(Scene comparison data)
——————
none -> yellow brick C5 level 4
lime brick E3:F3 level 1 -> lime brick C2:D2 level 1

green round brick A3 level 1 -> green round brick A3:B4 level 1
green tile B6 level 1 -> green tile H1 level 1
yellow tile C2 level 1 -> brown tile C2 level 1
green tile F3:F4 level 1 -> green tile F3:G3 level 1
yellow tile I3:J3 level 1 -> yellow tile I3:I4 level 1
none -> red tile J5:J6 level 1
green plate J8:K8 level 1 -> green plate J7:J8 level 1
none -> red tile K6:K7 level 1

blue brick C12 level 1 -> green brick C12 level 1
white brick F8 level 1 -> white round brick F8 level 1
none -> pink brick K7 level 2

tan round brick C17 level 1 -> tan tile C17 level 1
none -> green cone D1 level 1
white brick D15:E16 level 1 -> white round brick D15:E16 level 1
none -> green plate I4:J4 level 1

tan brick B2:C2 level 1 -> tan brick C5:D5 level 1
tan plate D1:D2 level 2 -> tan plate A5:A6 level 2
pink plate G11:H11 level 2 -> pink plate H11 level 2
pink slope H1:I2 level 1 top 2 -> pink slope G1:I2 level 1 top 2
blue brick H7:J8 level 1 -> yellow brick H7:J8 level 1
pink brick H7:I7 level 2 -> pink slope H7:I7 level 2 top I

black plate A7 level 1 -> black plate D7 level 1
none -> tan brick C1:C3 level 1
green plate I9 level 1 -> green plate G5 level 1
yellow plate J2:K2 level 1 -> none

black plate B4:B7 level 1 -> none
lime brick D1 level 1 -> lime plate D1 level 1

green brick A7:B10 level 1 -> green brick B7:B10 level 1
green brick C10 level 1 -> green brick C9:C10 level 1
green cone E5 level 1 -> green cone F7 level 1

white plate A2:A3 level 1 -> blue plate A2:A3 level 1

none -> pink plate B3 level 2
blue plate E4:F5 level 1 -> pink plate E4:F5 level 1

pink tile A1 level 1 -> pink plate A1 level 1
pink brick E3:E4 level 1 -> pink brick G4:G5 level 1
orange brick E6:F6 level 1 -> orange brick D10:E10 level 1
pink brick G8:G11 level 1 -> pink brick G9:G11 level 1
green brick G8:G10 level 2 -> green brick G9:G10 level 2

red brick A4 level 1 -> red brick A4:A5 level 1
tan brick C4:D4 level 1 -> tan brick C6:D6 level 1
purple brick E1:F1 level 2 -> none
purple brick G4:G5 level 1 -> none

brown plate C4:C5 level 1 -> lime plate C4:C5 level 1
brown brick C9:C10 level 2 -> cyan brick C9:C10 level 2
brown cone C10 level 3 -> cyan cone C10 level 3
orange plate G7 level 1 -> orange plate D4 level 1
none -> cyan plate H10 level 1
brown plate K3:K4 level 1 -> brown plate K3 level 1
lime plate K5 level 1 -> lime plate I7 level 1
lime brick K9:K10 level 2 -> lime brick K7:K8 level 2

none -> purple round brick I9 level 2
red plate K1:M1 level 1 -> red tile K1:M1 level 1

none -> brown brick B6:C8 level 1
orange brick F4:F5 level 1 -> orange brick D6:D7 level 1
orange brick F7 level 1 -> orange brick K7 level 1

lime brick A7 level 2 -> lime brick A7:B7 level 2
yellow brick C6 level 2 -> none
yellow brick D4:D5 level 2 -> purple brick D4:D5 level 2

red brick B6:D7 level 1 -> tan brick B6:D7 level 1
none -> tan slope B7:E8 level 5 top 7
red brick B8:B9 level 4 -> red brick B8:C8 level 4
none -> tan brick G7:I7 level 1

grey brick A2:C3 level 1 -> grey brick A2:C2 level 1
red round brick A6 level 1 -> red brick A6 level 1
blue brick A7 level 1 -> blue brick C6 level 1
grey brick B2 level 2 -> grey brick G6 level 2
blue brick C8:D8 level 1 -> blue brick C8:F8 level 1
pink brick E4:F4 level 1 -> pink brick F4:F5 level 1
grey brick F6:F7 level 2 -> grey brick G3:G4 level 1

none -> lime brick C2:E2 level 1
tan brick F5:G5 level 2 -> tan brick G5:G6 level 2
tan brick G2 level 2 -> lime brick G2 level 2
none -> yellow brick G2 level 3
——————
What are the lines from the one with "none -> lime brick C2:E2 level 1" through the end of the records above? Set them down exactly, both ends included, and nothing else.

none -> lime brick C2:E2 level 1
tan brick F5:G5 level 2 -> tan brick G5:G6 level 2
tan brick G2 level 2 -> lime brick G2 level 2
none -> yellow brick G2 level 3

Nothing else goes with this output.